[Extracted entries]
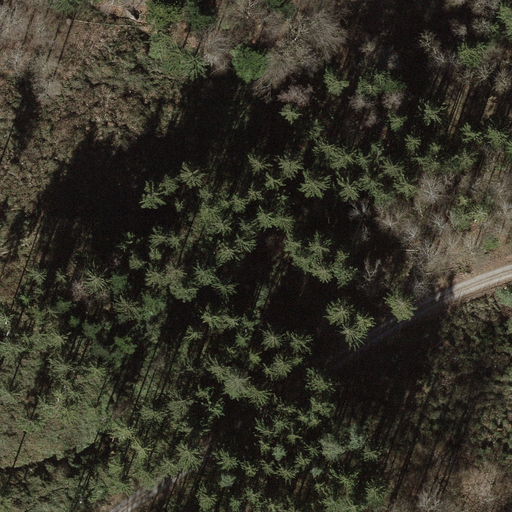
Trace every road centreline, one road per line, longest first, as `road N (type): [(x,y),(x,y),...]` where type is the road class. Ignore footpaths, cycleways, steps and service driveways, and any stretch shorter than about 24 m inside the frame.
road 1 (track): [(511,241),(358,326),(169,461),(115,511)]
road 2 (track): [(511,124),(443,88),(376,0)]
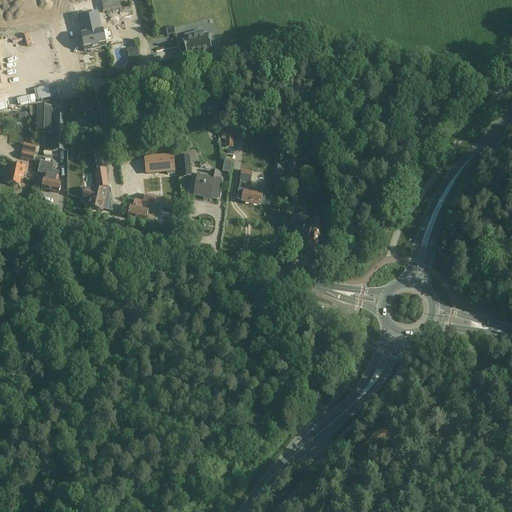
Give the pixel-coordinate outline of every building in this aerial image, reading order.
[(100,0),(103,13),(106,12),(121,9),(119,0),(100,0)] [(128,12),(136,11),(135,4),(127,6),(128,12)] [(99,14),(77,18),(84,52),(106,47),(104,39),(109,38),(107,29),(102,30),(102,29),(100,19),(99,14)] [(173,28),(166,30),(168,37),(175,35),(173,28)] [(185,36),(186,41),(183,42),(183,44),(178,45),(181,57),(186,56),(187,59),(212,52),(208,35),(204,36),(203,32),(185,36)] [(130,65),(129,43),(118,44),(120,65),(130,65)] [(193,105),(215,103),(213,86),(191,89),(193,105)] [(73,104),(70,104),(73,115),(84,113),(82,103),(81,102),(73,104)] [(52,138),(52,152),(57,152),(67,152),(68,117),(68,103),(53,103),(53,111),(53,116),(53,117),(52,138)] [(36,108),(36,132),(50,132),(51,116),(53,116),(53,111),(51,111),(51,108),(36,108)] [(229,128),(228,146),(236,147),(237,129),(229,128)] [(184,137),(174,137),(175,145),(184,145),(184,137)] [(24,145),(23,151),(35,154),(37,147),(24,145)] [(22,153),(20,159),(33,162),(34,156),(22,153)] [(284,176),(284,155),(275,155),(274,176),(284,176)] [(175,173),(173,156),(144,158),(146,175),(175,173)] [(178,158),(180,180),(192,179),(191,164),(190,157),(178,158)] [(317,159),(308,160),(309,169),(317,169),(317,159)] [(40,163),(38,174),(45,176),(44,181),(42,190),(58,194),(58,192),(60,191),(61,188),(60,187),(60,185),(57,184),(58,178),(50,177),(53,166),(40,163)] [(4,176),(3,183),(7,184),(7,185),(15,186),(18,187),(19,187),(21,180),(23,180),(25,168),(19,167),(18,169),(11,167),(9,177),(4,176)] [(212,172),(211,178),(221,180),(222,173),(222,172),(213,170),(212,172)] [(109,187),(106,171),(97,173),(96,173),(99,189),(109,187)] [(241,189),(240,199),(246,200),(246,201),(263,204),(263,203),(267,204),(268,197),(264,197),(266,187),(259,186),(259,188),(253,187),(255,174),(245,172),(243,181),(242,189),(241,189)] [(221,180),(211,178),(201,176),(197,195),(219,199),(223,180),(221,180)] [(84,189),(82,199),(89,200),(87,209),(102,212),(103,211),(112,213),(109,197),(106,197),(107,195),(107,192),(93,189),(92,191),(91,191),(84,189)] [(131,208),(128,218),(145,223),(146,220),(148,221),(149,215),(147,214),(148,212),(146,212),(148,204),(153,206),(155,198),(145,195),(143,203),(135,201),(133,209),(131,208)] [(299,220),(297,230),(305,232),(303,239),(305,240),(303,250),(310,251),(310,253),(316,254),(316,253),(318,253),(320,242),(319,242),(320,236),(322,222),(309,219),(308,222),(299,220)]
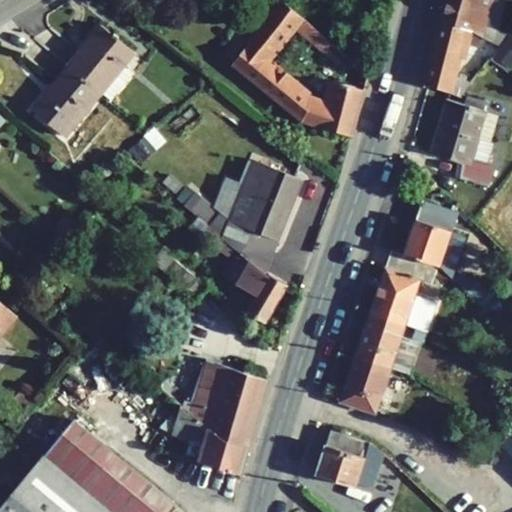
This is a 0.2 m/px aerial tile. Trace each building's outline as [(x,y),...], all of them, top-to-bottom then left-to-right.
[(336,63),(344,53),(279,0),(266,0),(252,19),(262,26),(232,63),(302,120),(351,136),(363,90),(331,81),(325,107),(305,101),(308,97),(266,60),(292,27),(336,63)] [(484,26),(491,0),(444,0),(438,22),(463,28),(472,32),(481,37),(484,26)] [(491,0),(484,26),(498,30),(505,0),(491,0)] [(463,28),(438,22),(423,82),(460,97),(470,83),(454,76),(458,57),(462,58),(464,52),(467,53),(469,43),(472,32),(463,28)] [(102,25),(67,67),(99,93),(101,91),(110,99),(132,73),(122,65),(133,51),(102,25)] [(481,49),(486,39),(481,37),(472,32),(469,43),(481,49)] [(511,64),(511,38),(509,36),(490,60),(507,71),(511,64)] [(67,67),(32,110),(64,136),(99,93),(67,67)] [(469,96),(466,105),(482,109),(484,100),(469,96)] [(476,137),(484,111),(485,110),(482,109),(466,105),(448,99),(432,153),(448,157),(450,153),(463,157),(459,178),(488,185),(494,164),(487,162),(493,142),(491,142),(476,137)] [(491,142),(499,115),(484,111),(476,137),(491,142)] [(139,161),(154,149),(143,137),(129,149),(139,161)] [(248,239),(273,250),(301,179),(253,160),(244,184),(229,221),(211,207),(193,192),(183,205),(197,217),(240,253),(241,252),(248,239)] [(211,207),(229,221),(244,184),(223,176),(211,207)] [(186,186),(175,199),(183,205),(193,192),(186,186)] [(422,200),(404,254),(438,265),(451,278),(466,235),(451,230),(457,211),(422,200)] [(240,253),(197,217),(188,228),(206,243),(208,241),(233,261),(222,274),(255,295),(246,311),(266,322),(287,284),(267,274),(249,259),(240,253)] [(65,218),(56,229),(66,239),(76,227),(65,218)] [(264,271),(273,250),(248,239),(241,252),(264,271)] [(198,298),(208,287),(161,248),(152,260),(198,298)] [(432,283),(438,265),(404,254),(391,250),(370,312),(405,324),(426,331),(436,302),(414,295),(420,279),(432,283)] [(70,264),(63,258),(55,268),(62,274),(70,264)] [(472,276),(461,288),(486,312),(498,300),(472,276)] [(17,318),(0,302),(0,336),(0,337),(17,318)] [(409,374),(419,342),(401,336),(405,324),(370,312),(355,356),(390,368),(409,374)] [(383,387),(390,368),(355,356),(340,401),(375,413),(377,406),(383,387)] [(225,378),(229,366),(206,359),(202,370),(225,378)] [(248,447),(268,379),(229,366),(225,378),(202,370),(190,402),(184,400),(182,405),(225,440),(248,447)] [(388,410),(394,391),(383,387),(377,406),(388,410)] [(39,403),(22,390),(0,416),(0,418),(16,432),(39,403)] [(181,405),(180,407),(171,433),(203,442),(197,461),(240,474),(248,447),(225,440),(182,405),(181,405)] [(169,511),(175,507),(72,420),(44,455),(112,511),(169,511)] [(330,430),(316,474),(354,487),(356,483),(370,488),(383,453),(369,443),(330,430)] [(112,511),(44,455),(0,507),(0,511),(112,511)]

-- Given task --
Could you copy the entries word for word, from their beginning up to and including the line containing "road 2 (track): [(511,124),(443,88),(376,0)]", leaving the pictures out of your answer?

-- Output for this task --
Trace every road centreline, one road per line, longest first, as `road N (type): [(x,y),(x,y),...]` where type is the road class. Ignore footpaths, cycleways, steps and service driveways, and any stretch shorter than about 24 m inside the frame.
road 1 (track): [(511,241),(358,326),(169,461),(115,511)]
road 2 (track): [(511,124),(443,88),(376,0)]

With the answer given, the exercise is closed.